- [EXERCISE]
Beginning with the line that holds "lime brick L1:M3", output every remaining line of the material below exactly, and include none of the pictures.
####
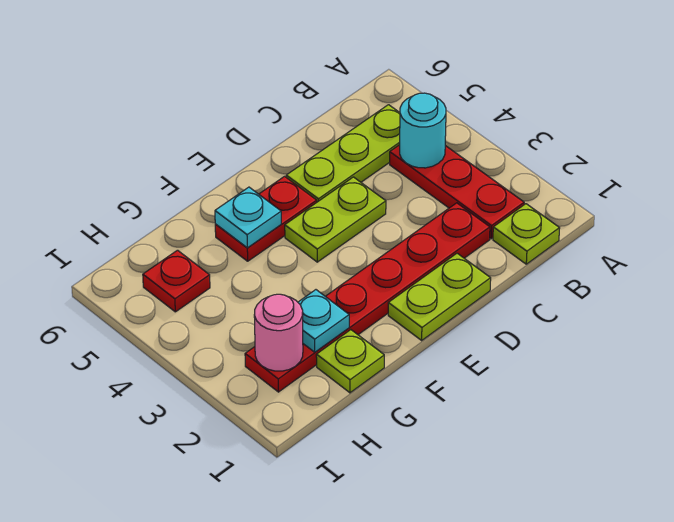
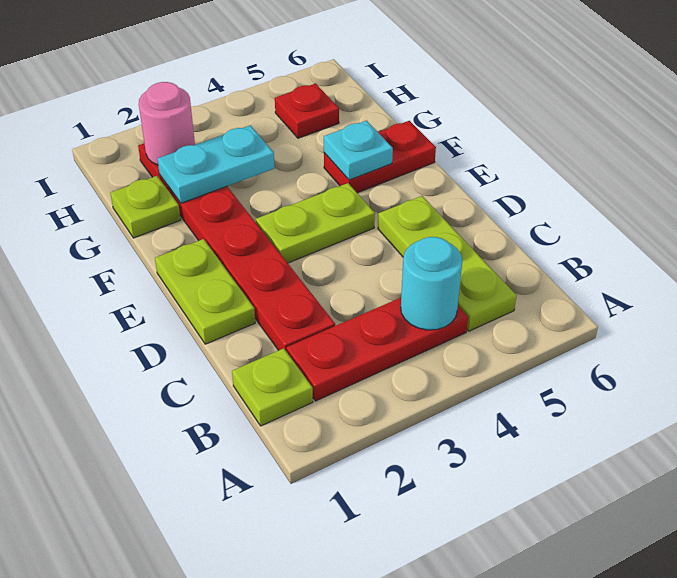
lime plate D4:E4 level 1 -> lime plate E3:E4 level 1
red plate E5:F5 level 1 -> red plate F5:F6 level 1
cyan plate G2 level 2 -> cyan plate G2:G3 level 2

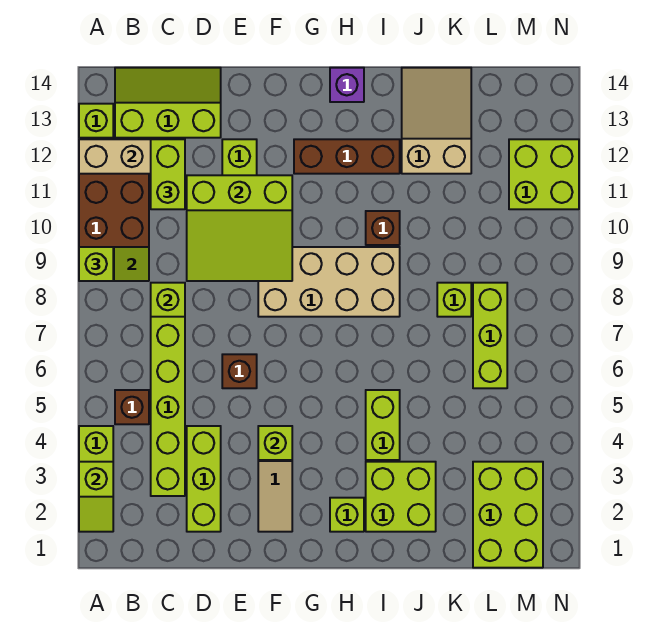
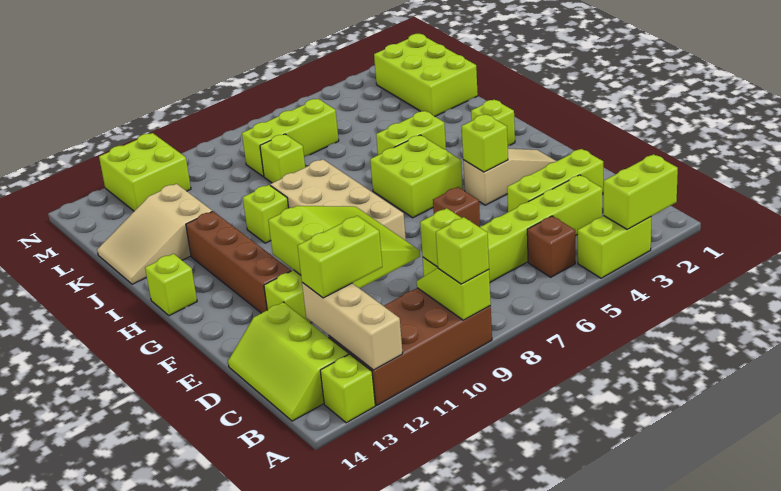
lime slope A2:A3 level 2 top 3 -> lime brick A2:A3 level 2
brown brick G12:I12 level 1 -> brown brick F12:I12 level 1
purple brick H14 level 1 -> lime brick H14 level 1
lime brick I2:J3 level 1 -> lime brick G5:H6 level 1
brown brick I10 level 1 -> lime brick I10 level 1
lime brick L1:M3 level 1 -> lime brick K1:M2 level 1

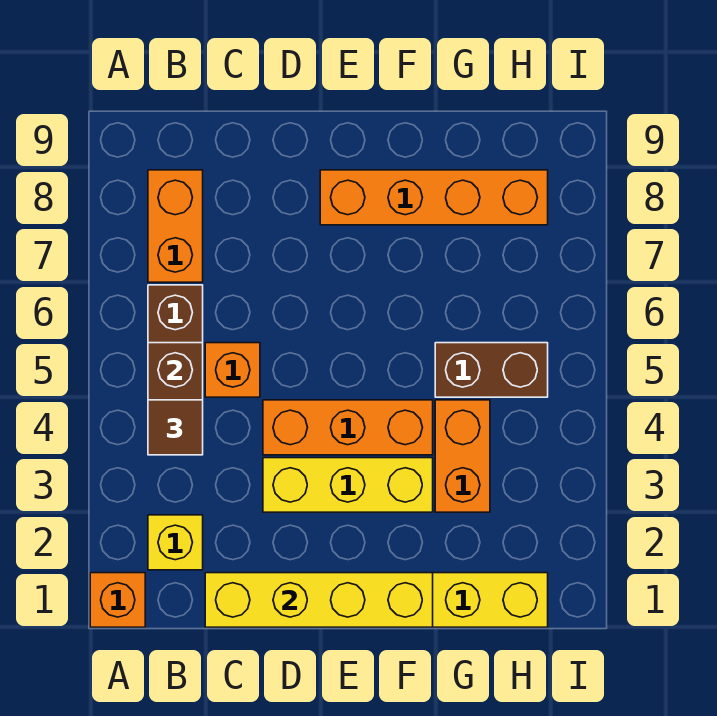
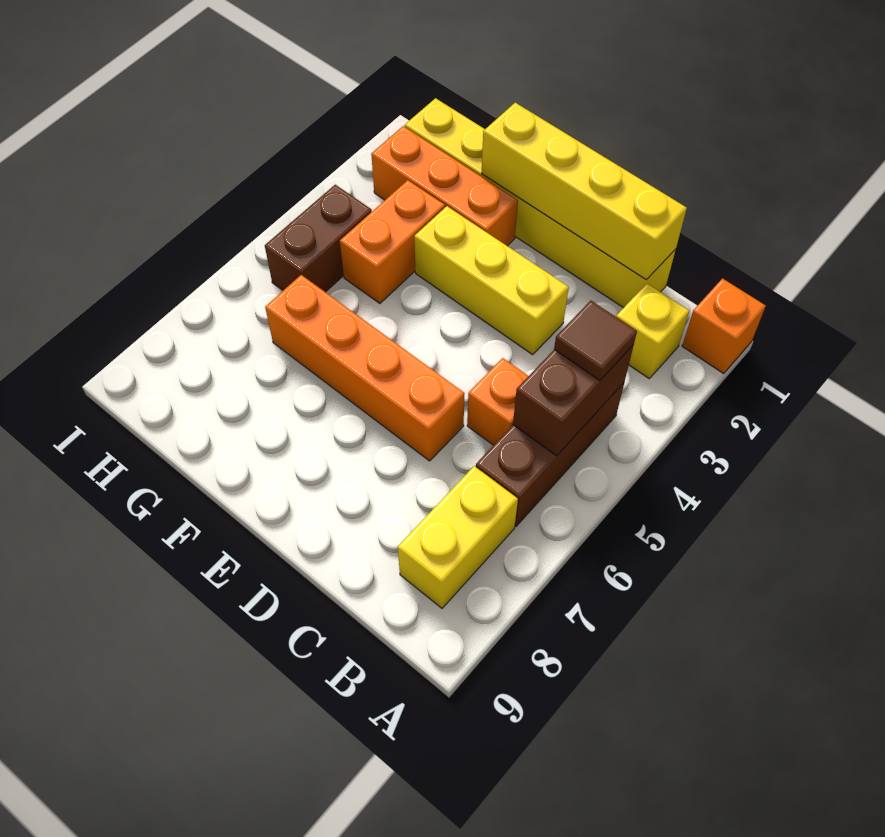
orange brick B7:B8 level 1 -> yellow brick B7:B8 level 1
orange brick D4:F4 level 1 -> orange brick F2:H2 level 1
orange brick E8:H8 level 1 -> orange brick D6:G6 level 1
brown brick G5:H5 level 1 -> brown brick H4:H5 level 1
####
- [TASK OUTPUT]
lime brick L1:M3 level 1 -> lime brick K1:M2 level 1

orange brick B7:B8 level 1 -> yellow brick B7:B8 level 1
orange brick D4:F4 level 1 -> orange brick F2:H2 level 1
orange brick E8:H8 level 1 -> orange brick D6:G6 level 1
brown brick G5:H5 level 1 -> brown brick H4:H5 level 1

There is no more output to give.